> REQUIRED WORK
The output is a word-for-word repeat of the listing below, free of images.

Segment Start: INFORMATION SHOWN

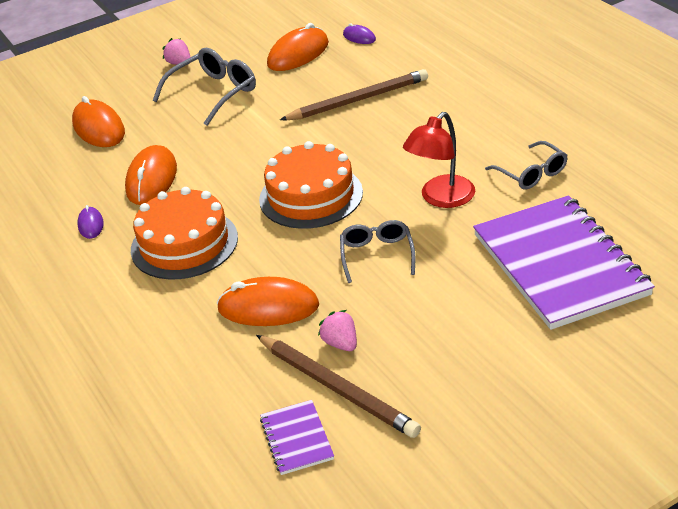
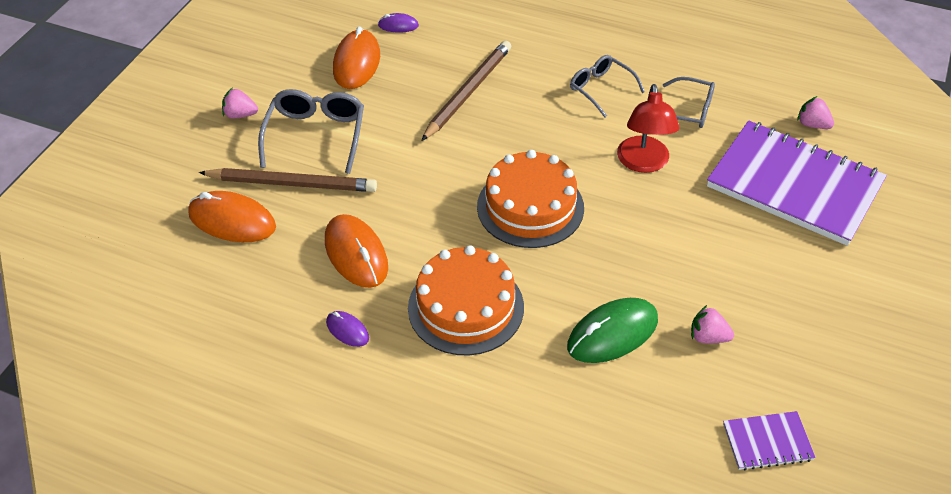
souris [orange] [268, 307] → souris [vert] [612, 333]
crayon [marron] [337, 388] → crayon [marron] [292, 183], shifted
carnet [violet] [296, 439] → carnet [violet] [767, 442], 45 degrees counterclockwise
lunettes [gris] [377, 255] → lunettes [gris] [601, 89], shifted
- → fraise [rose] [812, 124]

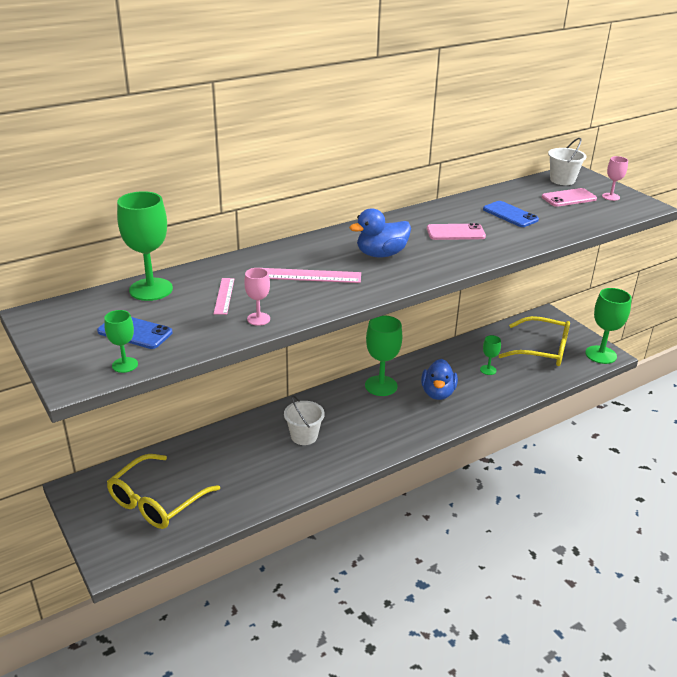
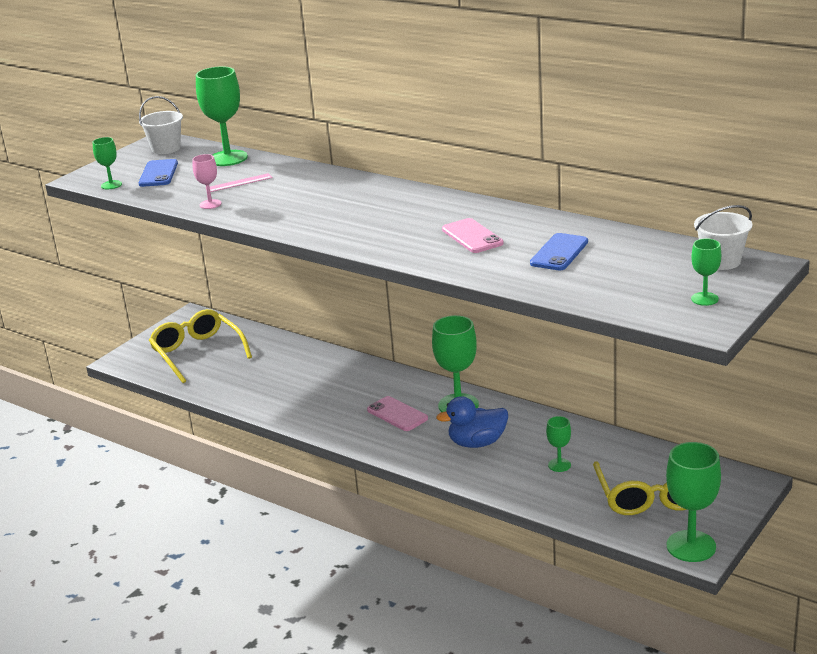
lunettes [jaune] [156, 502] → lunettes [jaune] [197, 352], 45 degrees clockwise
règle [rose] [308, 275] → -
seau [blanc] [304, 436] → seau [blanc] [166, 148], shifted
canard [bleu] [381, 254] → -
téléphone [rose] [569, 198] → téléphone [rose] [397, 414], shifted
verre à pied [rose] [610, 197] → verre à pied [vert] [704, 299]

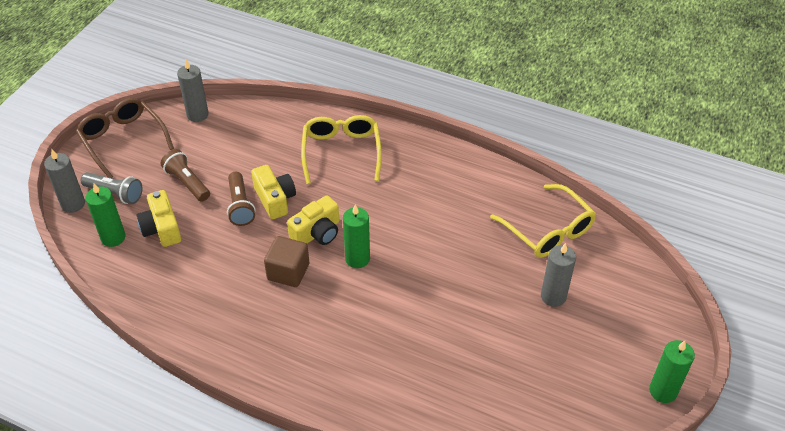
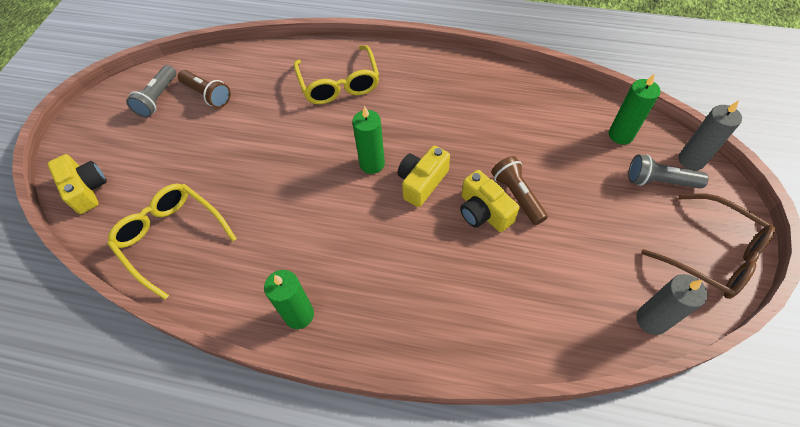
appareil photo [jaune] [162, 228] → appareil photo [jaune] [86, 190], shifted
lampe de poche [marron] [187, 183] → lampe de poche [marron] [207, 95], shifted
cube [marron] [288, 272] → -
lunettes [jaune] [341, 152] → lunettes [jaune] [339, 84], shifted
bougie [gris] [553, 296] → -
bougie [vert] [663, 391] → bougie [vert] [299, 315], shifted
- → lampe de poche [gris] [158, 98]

Segment End: INFORMATION SHOWN

> SOLUTION TO THE PROBLEM
souris [orange] [268, 307] → souris [vert] [612, 333]
crayon [marron] [337, 388] → crayon [marron] [292, 183], shifted
carnet [violet] [296, 439] → carnet [violet] [767, 442], 45 degrees counterclockwise
lunettes [gris] [377, 255] → lunettes [gris] [601, 89], shifted
- → fraise [rose] [812, 124]

lunettes [jaune] [156, 502] → lunettes [jaune] [197, 352], 45 degrees clockwise
règle [rose] [308, 275] → -
seau [blanc] [304, 436] → seau [blanc] [166, 148], shifted
canard [bleu] [381, 254] → -
téléphone [rose] [569, 198] → téléphone [rose] [397, 414], shifted
verre à pied [rose] [610, 197] → verre à pied [vert] [704, 299]

appareil photo [jaune] [162, 228] → appareil photo [jaune] [86, 190], shifted
lampe de poche [marron] [187, 183] → lampe de poche [marron] [207, 95], shifted
cube [marron] [288, 272] → -
lunettes [jaune] [341, 152] → lunettes [jaune] [339, 84], shifted
bougie [gris] [553, 296] → -
bougie [vert] [663, 391] → bougie [vert] [299, 315], shifted
- → lampe de poche [gris] [158, 98]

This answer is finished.